→ **Work required**:
Return the records exactly, from the first line through the "purple brick O8:O9" line.

→ **Supplied material**:
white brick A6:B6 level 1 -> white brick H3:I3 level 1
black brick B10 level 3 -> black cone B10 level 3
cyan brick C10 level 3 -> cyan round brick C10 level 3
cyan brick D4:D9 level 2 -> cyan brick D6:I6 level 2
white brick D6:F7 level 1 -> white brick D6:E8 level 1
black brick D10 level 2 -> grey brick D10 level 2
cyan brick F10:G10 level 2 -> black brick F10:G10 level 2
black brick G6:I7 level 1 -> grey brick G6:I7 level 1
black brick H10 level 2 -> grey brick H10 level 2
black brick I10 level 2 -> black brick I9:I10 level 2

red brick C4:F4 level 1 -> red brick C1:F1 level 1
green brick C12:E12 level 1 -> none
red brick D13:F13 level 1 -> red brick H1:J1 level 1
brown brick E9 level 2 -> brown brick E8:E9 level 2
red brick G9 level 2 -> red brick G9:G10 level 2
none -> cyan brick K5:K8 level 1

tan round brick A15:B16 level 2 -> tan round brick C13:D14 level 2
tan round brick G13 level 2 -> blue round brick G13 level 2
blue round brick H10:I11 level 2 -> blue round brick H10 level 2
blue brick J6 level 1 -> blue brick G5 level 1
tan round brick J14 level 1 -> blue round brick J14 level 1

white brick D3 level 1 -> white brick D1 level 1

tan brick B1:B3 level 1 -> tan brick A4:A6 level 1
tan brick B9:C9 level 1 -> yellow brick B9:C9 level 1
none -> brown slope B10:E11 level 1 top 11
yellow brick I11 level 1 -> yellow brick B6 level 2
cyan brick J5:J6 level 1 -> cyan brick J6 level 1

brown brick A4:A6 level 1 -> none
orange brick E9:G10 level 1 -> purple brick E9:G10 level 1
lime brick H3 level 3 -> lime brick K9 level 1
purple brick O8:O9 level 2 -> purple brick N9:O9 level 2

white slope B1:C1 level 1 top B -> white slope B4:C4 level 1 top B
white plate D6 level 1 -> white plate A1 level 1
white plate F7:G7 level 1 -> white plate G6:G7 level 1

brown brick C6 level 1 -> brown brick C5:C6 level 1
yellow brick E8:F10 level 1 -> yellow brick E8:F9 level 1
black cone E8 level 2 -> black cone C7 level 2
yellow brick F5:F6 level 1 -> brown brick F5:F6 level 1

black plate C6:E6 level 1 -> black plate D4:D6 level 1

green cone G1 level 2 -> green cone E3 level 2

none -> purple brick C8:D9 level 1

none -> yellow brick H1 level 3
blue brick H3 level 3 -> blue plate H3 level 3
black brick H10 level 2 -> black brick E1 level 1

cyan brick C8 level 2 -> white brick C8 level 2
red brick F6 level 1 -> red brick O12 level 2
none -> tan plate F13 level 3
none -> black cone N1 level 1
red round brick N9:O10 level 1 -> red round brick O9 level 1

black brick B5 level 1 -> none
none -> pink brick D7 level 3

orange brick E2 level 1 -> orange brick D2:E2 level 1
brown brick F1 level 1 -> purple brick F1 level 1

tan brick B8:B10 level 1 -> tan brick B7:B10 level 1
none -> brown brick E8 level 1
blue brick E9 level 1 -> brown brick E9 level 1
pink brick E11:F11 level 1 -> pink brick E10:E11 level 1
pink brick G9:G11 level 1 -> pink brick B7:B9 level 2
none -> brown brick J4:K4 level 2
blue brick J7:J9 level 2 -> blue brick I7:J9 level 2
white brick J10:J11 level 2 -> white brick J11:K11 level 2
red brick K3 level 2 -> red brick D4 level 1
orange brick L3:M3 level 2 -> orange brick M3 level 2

→ **Response area**:
white brick A6:B6 level 1 -> white brick H3:I3 level 1
black brick B10 level 3 -> black cone B10 level 3
cyan brick C10 level 3 -> cyan round brick C10 level 3
cyan brick D4:D9 level 2 -> cyan brick D6:I6 level 2
white brick D6:F7 level 1 -> white brick D6:E8 level 1
black brick D10 level 2 -> grey brick D10 level 2
cyan brick F10:G10 level 2 -> black brick F10:G10 level 2
black brick G6:I7 level 1 -> grey brick G6:I7 level 1
black brick H10 level 2 -> grey brick H10 level 2
black brick I10 level 2 -> black brick I9:I10 level 2

red brick C4:F4 level 1 -> red brick C1:F1 level 1
green brick C12:E12 level 1 -> none
red brick D13:F13 level 1 -> red brick H1:J1 level 1
brown brick E9 level 2 -> brown brick E8:E9 level 2
red brick G9 level 2 -> red brick G9:G10 level 2
none -> cyan brick K5:K8 level 1

tan round brick A15:B16 level 2 -> tan round brick C13:D14 level 2
tan round brick G13 level 2 -> blue round brick G13 level 2
blue round brick H10:I11 level 2 -> blue round brick H10 level 2
blue brick J6 level 1 -> blue brick G5 level 1
tan round brick J14 level 1 -> blue round brick J14 level 1

white brick D3 level 1 -> white brick D1 level 1

tan brick B1:B3 level 1 -> tan brick A4:A6 level 1
tan brick B9:C9 level 1 -> yellow brick B9:C9 level 1
none -> brown slope B10:E11 level 1 top 11
yellow brick I11 level 1 -> yellow brick B6 level 2
cyan brick J5:J6 level 1 -> cyan brick J6 level 1

brown brick A4:A6 level 1 -> none
orange brick E9:G10 level 1 -> purple brick E9:G10 level 1
lime brick H3 level 3 -> lime brick K9 level 1
purple brick O8:O9 level 2 -> purple brick N9:O9 level 2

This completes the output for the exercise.